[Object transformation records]

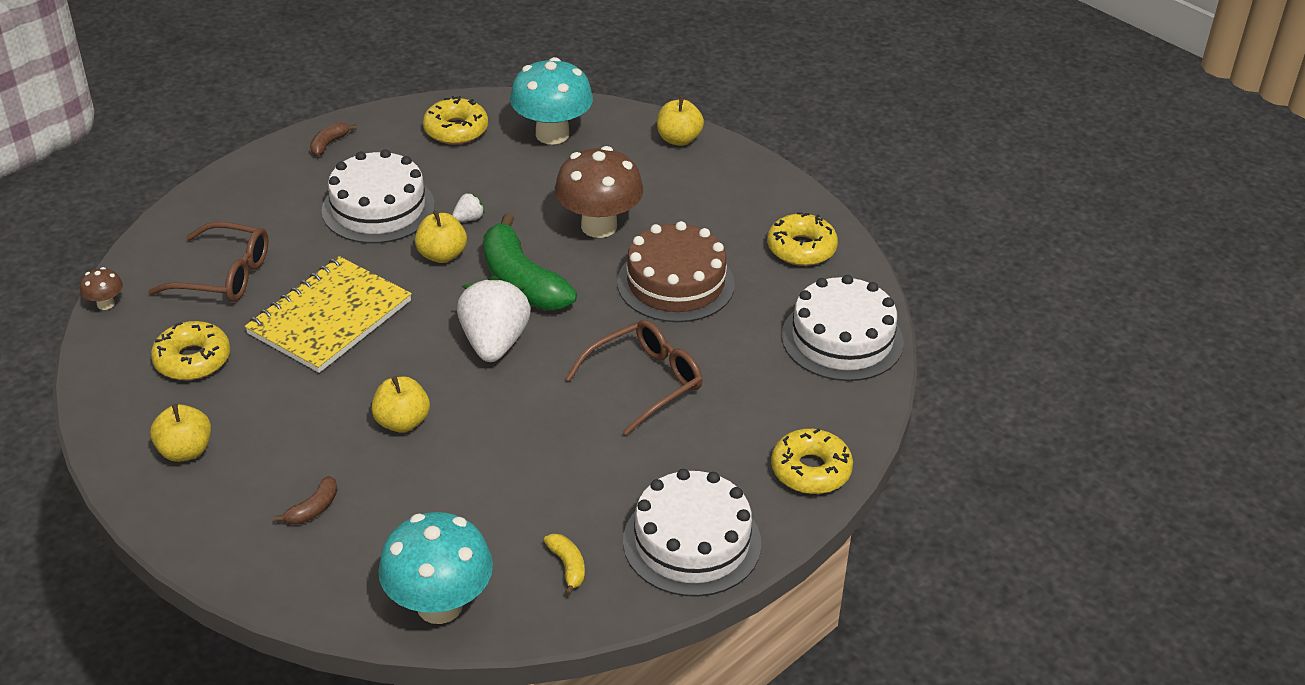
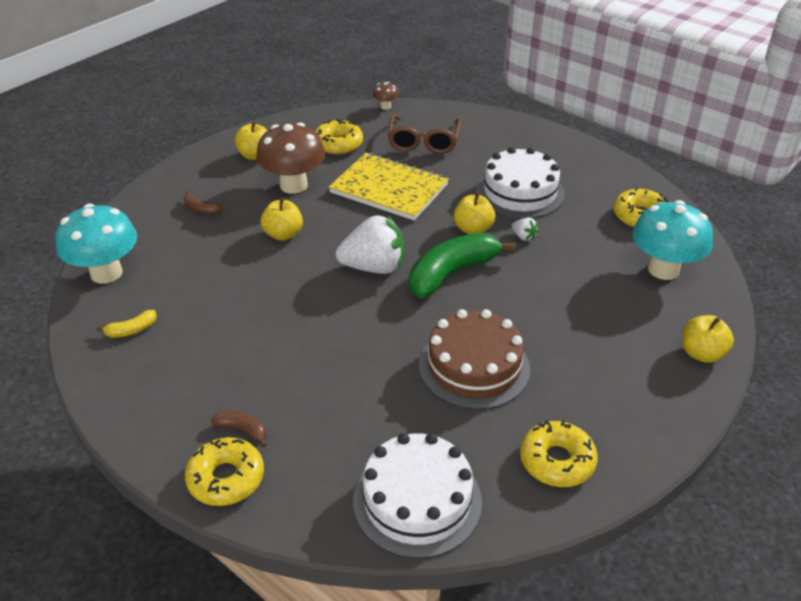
camera: 85 degrees right, 0 degrees up
brown banana [310,123,357,156] -> brown banana moved to [211,411,266,447]
brown mushroom [555,146,643,238] -> brown mushroom moved to [256,123,325,194]
brown glasses [565,320,703,435] -> none
white cake [623,469,761,597] -> none

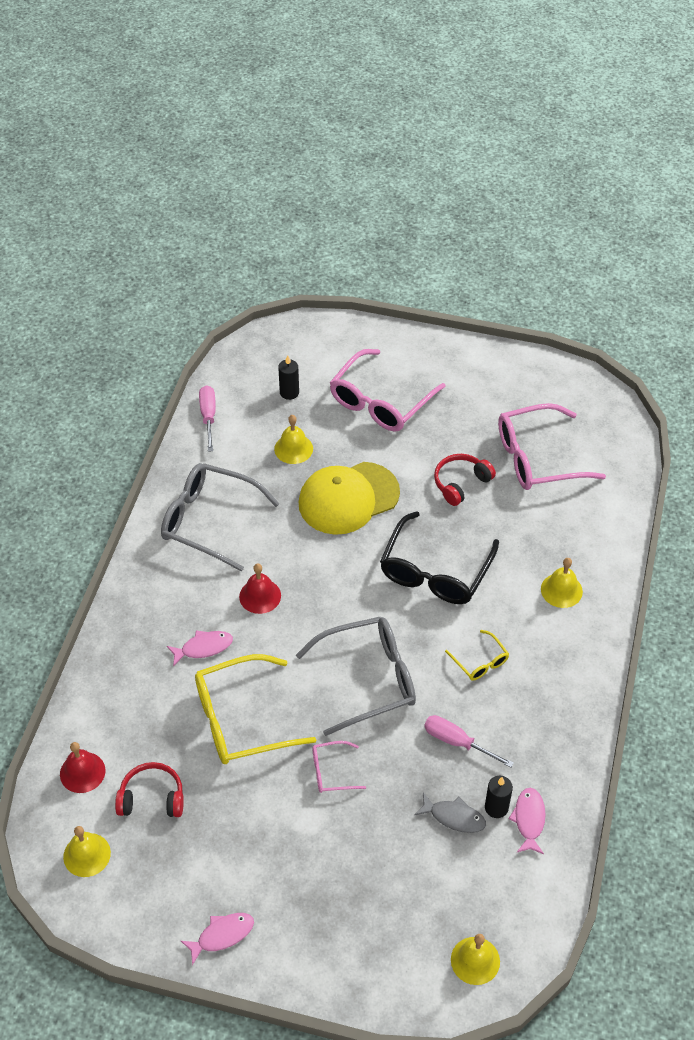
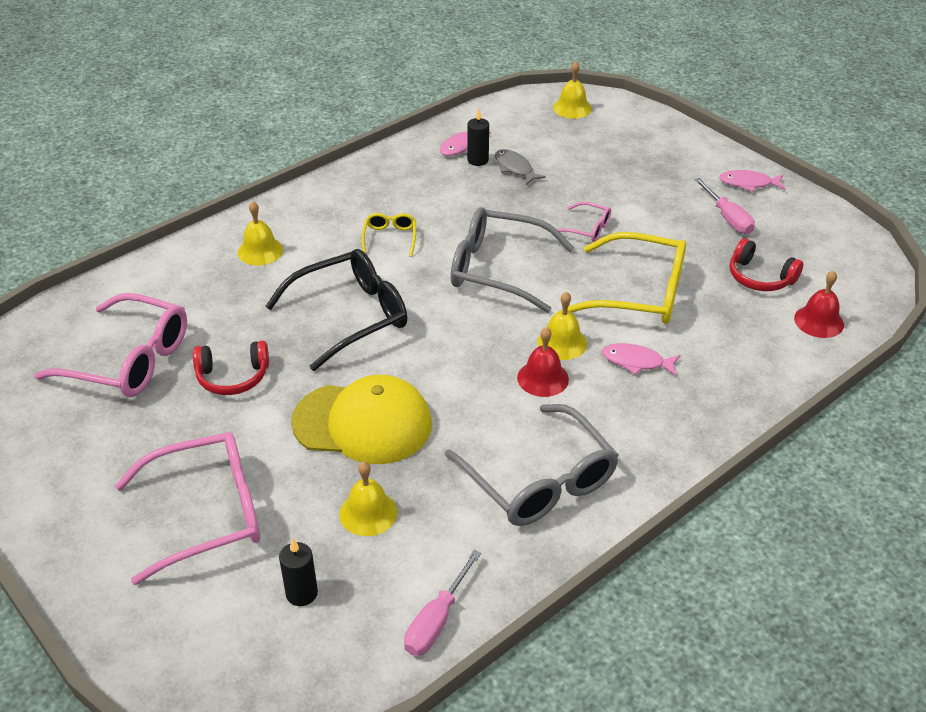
camera: 145 degrees left, 10 degrees down
yellow bell [63,826,111,877] -> yellow bell moved to [537,291,587,360]
pink screwdriver [424,715,514,768] -> pink screwdriver moved to [694,178,755,234]

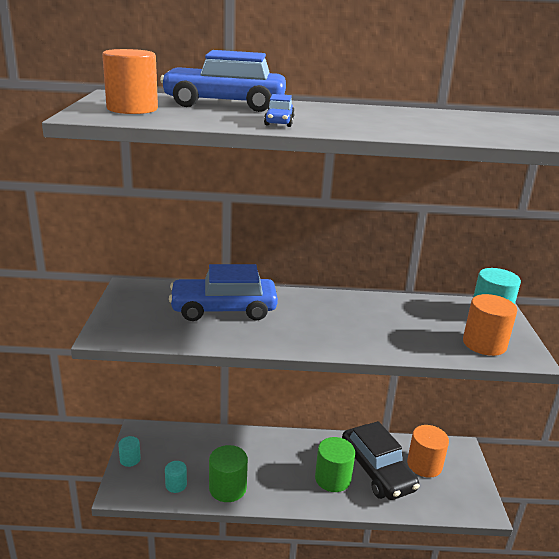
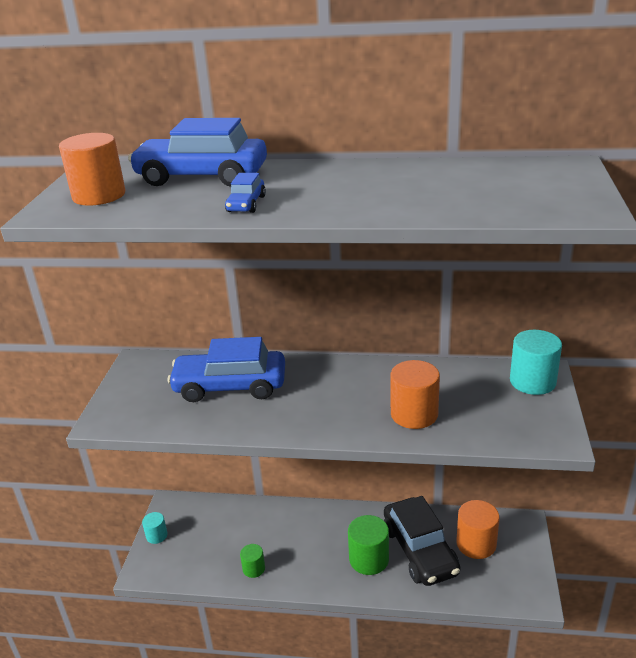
camera: 10 degrees right, 5 degrees up
turquoise cylinder [165,461,187,493] -> none
green cylinder [209,445,248,502] -> green cylinder [240,544,265,578], size x0.57
orange cylinder [463,294,518,356] -> orange cylinder moved to [390,360,440,429]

Assigned task = With the images left out, output all the entries above exactly.

Answer to this task =
camera: 85 degrees right, 0 degrees up
brown banana [310,123,357,156] -> brown banana moved to [211,411,266,447]
brown mushroom [555,146,643,238] -> brown mushroom moved to [256,123,325,194]
brown glasses [565,320,703,435] -> none
white cake [623,469,761,597] -> none

camera: 145 degrees left, 10 degrees down
yellow bell [63,826,111,877] -> yellow bell moved to [537,291,587,360]
pink screwdriver [424,715,514,768] -> pink screwdriver moved to [694,178,755,234]

camera: 10 degrees right, 5 degrees up
turquoise cylinder [165,461,187,493] -> none
green cylinder [209,445,248,502] -> green cylinder [240,544,265,578], size x0.57
orange cylinder [463,294,518,356] -> orange cylinder moved to [390,360,440,429]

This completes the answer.